**To be done:** Extract every line of the records that contains the string "prall", and copy each line in full.

[Extracted records]
—————
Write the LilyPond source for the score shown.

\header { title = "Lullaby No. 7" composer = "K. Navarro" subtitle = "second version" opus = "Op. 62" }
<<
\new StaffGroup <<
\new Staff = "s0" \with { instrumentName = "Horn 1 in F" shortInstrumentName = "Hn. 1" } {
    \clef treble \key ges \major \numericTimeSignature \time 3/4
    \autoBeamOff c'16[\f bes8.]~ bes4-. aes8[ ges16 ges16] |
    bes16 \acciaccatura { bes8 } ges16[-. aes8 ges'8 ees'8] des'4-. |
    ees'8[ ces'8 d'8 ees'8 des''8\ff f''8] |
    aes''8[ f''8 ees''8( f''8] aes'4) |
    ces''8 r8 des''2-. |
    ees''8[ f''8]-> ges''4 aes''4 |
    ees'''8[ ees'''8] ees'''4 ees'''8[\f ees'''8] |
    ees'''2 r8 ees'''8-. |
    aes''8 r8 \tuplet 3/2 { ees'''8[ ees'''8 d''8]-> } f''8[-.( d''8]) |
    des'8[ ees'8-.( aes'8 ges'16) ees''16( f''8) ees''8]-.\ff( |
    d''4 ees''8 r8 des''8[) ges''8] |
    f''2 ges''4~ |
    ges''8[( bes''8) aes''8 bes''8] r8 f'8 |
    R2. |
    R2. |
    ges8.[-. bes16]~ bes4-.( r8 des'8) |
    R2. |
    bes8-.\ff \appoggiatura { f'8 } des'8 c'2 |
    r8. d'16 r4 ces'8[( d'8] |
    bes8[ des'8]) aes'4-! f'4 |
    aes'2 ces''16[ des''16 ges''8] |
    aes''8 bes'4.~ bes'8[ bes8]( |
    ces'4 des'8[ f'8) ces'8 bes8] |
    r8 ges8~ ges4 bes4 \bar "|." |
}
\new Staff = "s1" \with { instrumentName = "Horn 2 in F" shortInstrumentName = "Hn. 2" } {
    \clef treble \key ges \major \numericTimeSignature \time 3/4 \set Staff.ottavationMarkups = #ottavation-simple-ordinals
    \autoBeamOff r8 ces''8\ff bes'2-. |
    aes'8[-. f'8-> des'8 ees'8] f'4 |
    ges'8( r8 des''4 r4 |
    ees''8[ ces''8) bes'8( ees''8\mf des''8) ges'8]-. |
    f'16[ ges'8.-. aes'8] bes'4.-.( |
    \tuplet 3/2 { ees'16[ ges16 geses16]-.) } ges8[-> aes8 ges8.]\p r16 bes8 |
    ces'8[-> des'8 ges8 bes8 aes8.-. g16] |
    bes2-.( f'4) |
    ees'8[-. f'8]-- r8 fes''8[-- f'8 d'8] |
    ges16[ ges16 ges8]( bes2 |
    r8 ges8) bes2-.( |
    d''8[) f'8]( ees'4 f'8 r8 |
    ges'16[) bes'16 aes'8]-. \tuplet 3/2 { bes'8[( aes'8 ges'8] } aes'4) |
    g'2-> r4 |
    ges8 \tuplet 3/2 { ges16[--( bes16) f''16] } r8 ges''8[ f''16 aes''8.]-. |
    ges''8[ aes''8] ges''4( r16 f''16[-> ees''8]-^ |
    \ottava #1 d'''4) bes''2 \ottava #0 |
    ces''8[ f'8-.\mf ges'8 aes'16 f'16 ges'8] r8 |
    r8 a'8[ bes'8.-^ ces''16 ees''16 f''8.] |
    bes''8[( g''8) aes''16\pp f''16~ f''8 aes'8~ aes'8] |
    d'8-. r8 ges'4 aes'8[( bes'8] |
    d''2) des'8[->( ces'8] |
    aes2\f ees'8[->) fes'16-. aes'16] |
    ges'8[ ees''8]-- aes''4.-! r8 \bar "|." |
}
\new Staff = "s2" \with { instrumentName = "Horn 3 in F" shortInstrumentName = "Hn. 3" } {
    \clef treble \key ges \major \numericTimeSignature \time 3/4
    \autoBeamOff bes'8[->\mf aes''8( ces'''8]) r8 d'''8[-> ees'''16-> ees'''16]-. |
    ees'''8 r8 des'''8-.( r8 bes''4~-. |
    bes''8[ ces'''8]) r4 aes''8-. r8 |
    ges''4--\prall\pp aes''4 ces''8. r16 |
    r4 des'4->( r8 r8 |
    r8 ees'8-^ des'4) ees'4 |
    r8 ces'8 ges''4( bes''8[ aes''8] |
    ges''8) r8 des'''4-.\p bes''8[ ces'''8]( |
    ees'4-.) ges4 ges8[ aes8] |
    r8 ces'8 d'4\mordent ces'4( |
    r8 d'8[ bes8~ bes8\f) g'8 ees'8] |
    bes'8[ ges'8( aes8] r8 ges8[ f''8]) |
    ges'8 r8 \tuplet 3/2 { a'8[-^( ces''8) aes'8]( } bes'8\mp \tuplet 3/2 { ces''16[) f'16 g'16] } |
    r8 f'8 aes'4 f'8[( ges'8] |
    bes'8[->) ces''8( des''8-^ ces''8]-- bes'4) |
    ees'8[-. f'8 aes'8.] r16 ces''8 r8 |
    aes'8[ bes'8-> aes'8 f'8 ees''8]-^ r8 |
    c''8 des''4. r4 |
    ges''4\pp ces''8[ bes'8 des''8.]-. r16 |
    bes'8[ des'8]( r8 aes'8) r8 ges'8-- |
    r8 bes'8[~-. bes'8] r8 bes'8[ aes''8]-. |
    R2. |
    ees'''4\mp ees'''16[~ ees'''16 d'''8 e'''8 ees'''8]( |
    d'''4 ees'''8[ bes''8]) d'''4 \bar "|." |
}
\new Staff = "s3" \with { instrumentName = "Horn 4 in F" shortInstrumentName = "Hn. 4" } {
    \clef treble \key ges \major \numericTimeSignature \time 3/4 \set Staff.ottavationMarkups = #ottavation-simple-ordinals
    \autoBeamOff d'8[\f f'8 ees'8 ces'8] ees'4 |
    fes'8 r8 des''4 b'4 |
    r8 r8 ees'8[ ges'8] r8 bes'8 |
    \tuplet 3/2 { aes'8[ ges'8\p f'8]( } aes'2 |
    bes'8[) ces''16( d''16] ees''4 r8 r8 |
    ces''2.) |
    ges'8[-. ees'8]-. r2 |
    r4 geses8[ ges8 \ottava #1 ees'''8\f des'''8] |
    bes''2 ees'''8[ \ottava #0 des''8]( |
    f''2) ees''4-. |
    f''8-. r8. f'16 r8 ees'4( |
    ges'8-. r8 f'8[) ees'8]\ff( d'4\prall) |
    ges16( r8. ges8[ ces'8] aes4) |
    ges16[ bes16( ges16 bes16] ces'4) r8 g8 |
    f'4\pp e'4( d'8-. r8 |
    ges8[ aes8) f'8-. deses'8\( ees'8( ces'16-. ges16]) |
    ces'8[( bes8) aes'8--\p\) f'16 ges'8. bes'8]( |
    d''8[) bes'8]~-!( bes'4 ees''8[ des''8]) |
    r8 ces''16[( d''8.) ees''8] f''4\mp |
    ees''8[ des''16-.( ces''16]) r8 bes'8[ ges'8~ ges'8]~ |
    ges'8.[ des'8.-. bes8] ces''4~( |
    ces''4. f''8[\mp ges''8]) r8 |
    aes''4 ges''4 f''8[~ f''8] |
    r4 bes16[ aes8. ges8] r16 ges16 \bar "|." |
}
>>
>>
—————
**Problem solution:**
    ges''4--\prall\pp aes''4 ces''8. r16 |
    ges'8-. r8 f'8[) ees'8]\ff( d'4\prall) |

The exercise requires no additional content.